_Exercise details_
Restate the entries below exactly. Images are not part of the copy.

Detected change data
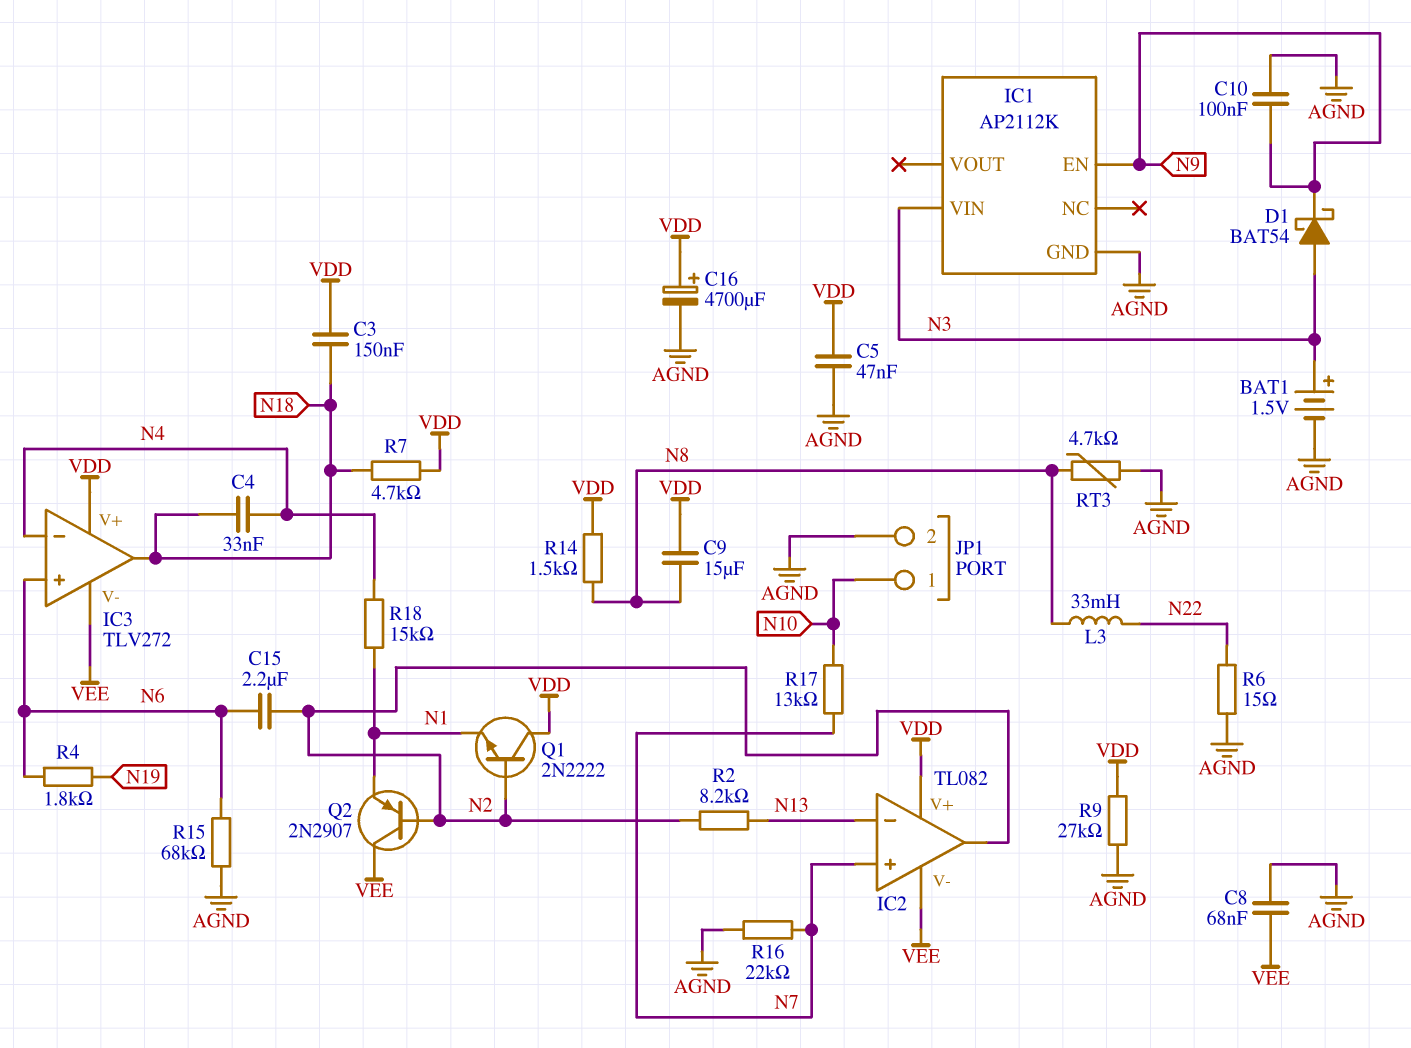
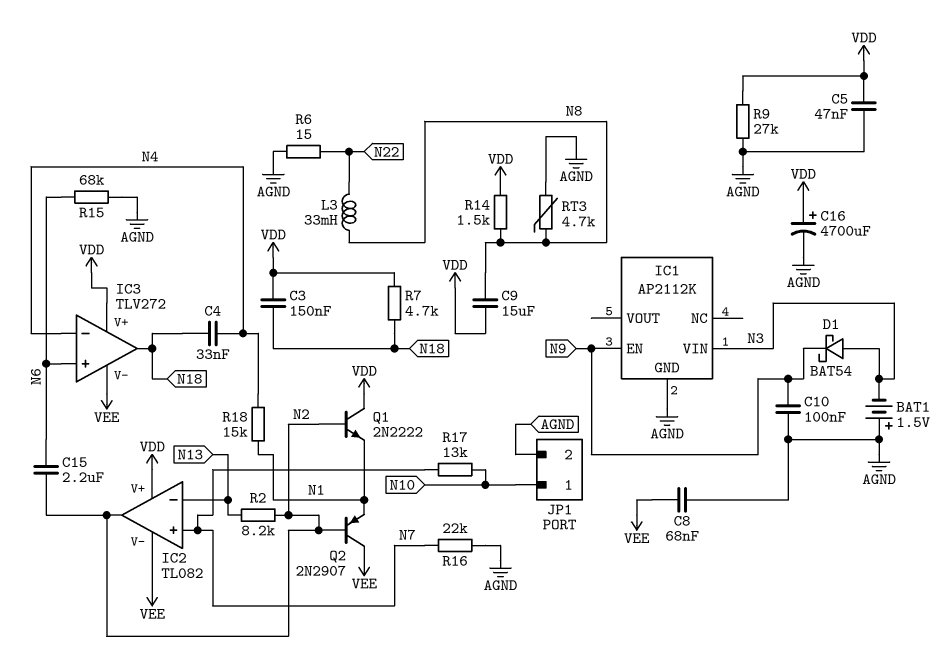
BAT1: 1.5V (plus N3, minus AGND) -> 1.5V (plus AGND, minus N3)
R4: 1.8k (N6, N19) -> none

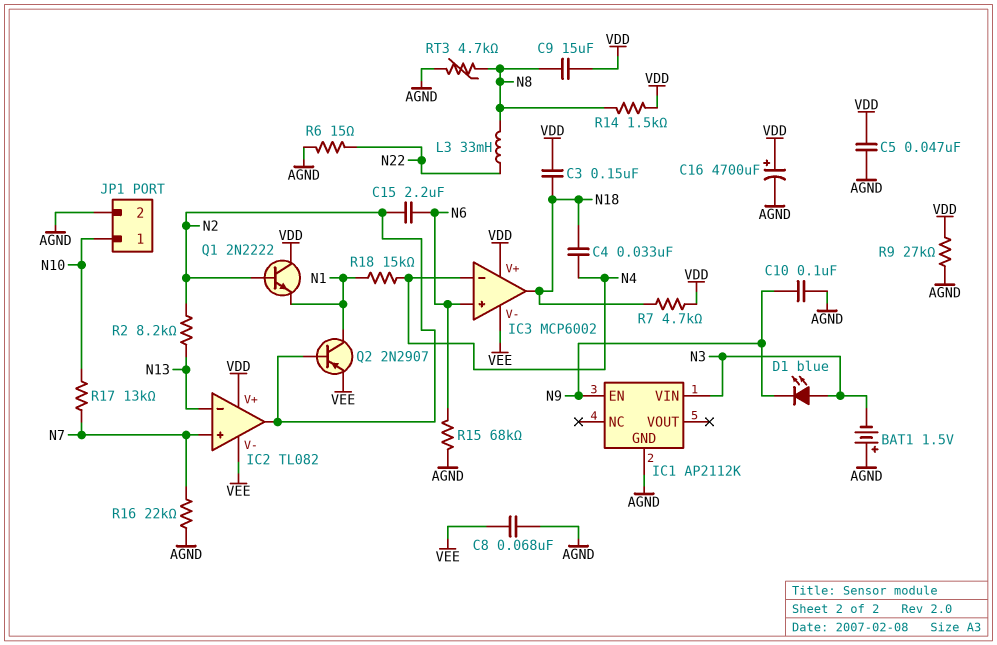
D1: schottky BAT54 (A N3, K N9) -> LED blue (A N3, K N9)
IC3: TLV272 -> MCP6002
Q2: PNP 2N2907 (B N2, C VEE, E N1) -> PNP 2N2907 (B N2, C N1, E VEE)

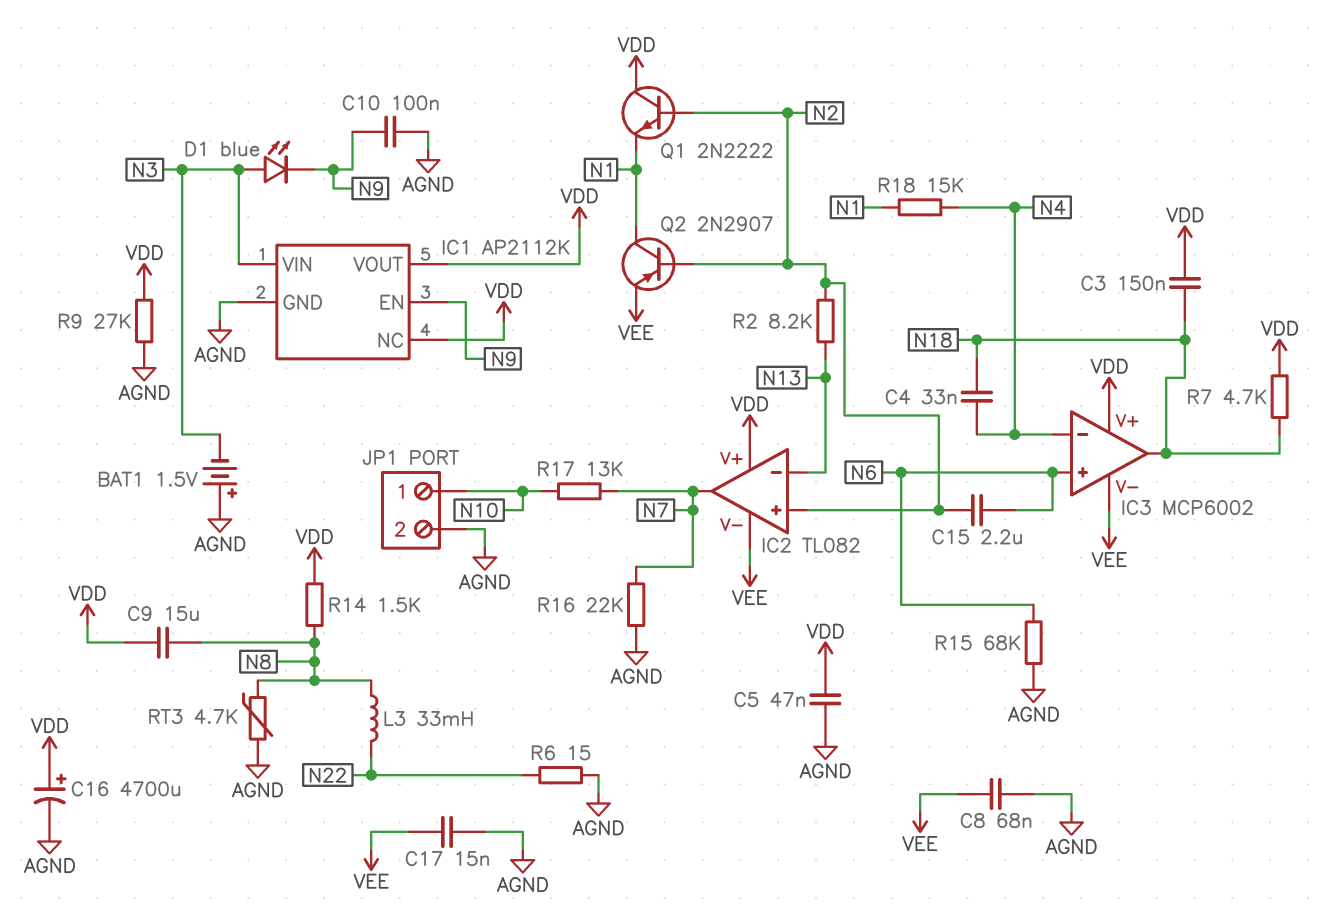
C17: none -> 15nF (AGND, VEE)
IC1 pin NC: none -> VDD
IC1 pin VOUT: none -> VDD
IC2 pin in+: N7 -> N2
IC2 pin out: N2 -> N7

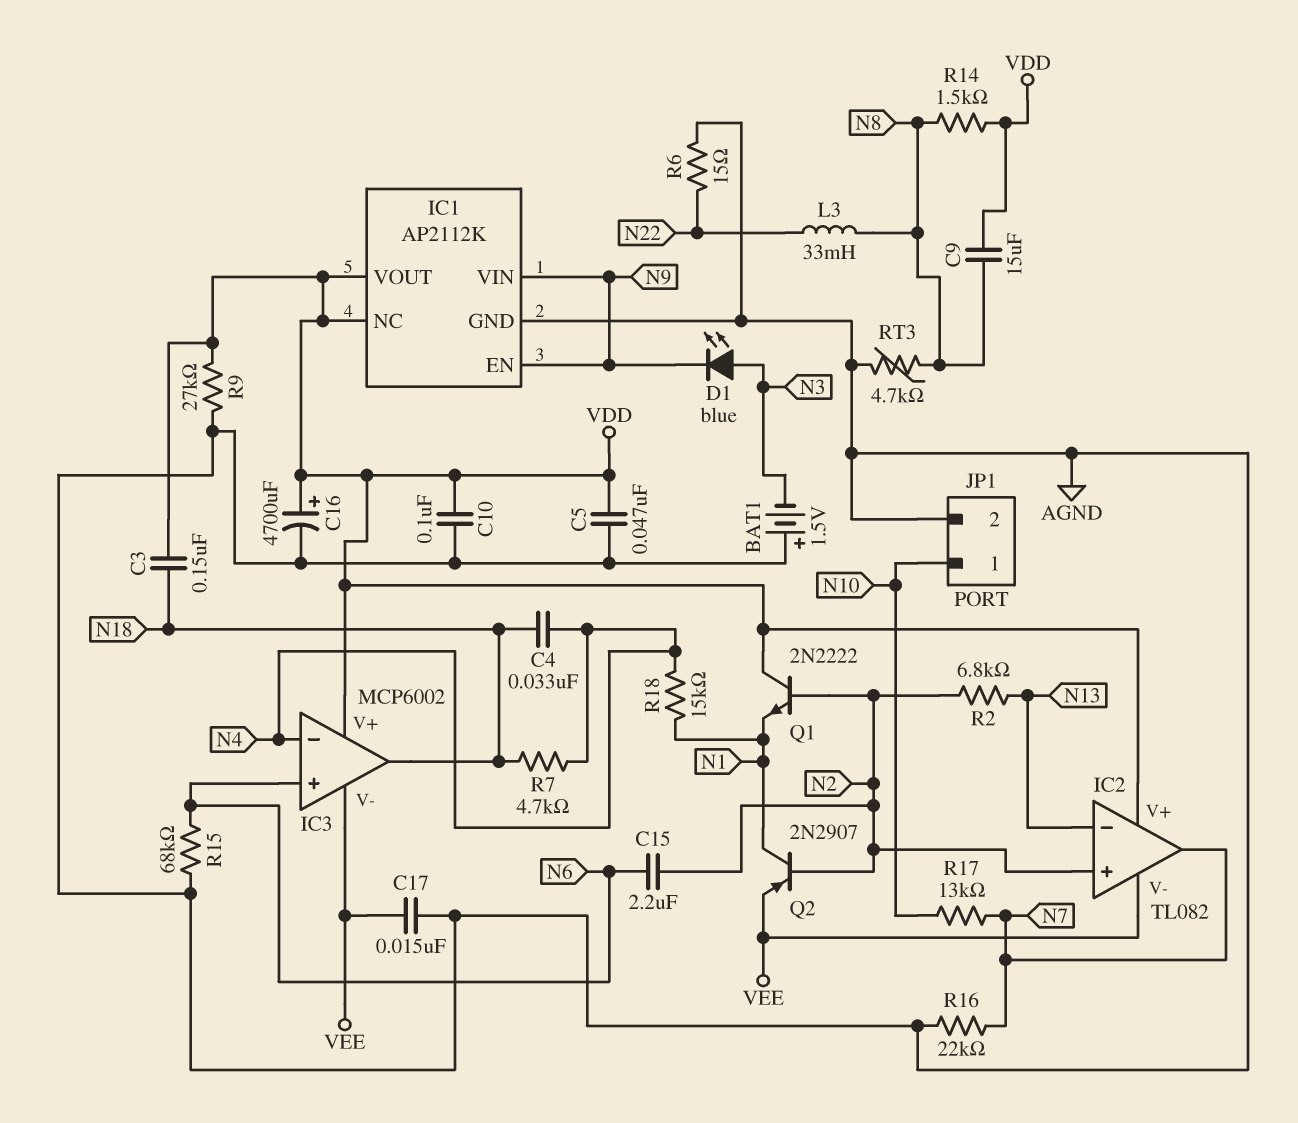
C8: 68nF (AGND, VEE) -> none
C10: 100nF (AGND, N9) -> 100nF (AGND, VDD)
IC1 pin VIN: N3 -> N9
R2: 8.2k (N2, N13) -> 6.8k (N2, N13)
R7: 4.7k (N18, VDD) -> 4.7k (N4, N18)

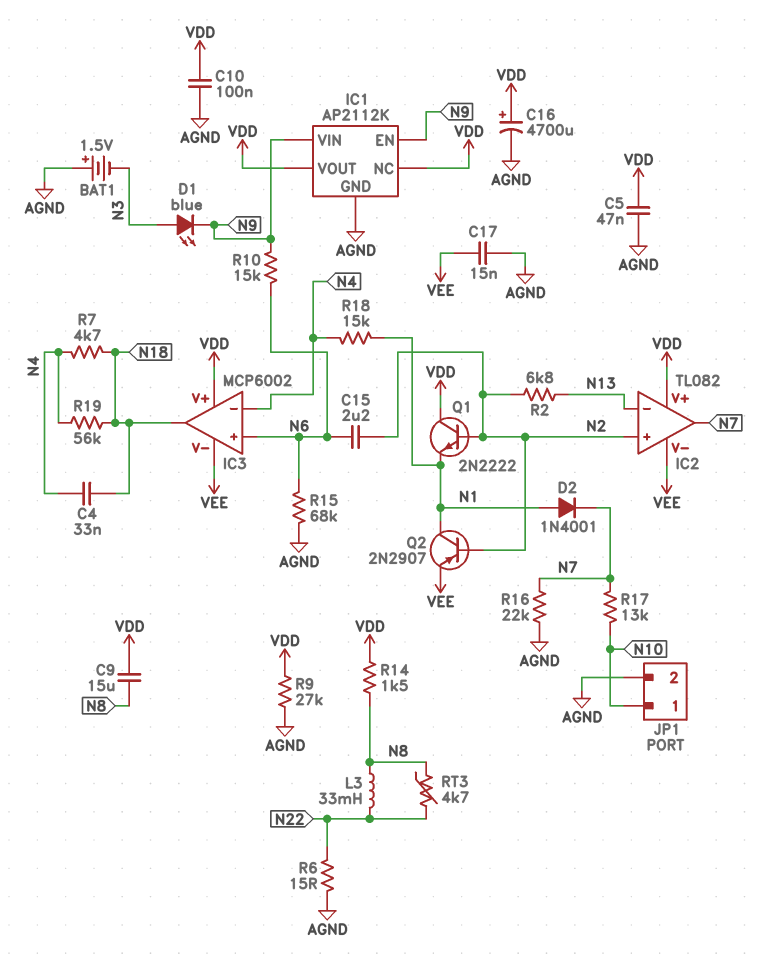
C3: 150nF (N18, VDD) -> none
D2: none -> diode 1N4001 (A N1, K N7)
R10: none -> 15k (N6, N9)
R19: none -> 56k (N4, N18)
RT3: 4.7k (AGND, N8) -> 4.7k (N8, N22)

_Written answer_
BAT1: 1.5V (plus N3, minus AGND) -> 1.5V (plus AGND, minus N3)
R4: 1.8k (N6, N19) -> none

D1: schottky BAT54 (A N3, K N9) -> LED blue (A N3, K N9)
IC3: TLV272 -> MCP6002
Q2: PNP 2N2907 (B N2, C VEE, E N1) -> PNP 2N2907 (B N2, C N1, E VEE)

C17: none -> 15nF (AGND, VEE)
IC1 pin NC: none -> VDD
IC1 pin VOUT: none -> VDD
IC2 pin in+: N7 -> N2
IC2 pin out: N2 -> N7

C8: 68nF (AGND, VEE) -> none
C10: 100nF (AGND, N9) -> 100nF (AGND, VDD)
IC1 pin VIN: N3 -> N9
R2: 8.2k (N2, N13) -> 6.8k (N2, N13)
R7: 4.7k (N18, VDD) -> 4.7k (N4, N18)

C3: 150nF (N18, VDD) -> none
D2: none -> diode 1N4001 (A N1, K N7)
R10: none -> 15k (N6, N9)
R19: none -> 56k (N4, N18)
RT3: 4.7k (AGND, N8) -> 4.7k (N8, N22)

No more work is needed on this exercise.